What is being asked >> Below are records; reproduce exactly the lines from the one containing "Analyze this satellite" through the end, both included, and only those.

Satellite images with object coordinates >>
* * * *

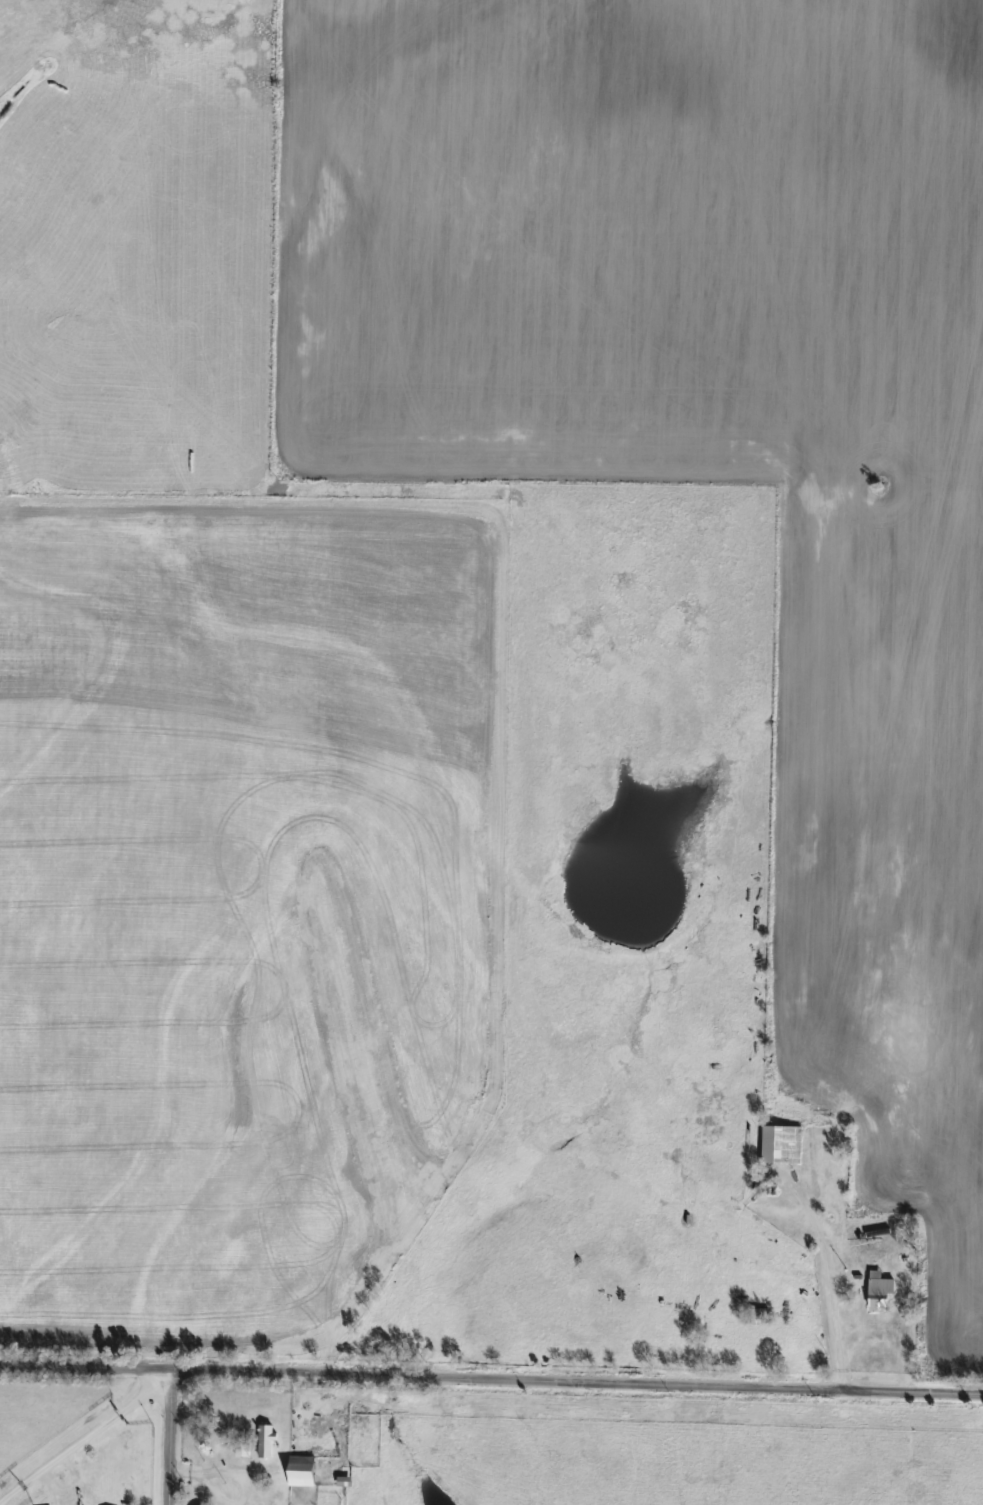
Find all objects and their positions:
building: (772, 1144)
road: (823, 1282)
building: (877, 1289)
building: (758, 1316)
road: (491, 1380)
road: (85, 1436)
road: (173, 1437)
building: (263, 1440)
building: (298, 1470)

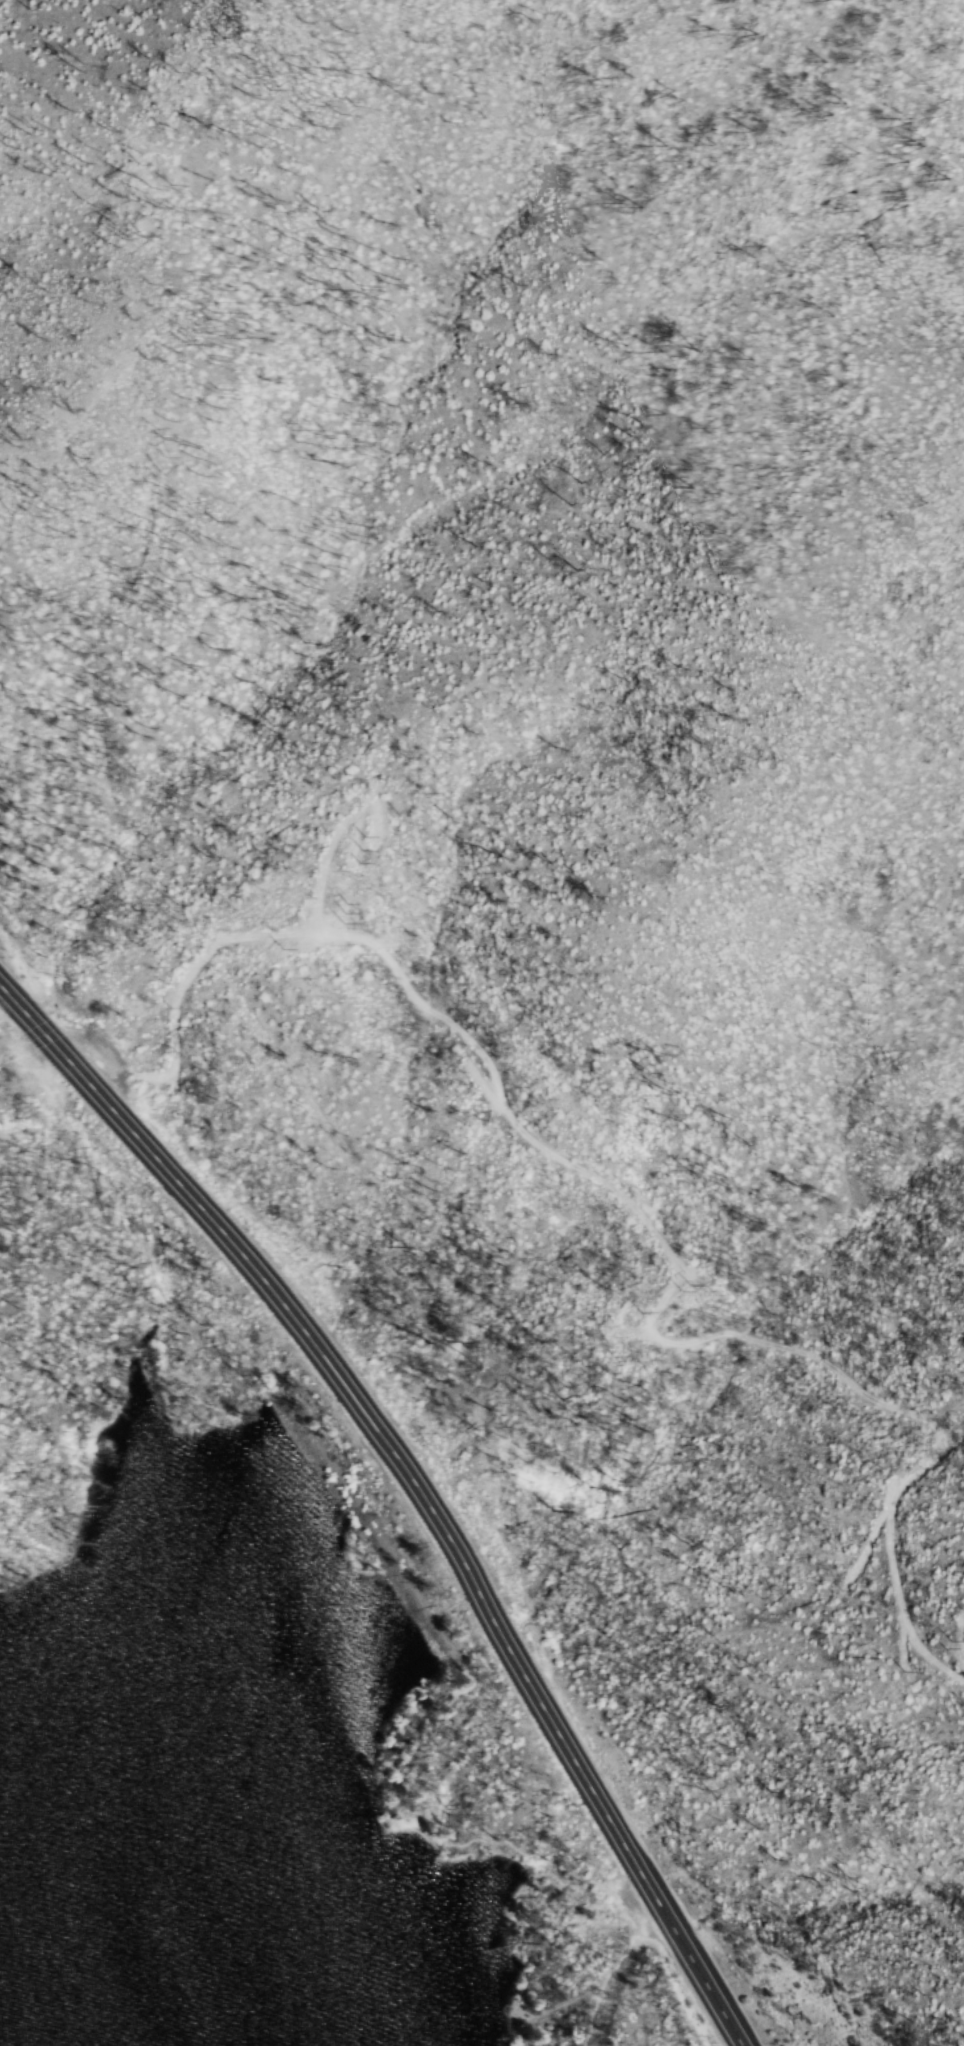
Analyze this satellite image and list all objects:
power tower: (364, 848)
power tower: (346, 913)
power tower: (683, 1288)
road: (416, 1482)
power tower: (953, 1644)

* * * *

Solution to this task >>
Analyze this satellite image and list all objects:
power tower: (364, 848)
power tower: (346, 913)
power tower: (683, 1288)
road: (416, 1482)
power tower: (953, 1644)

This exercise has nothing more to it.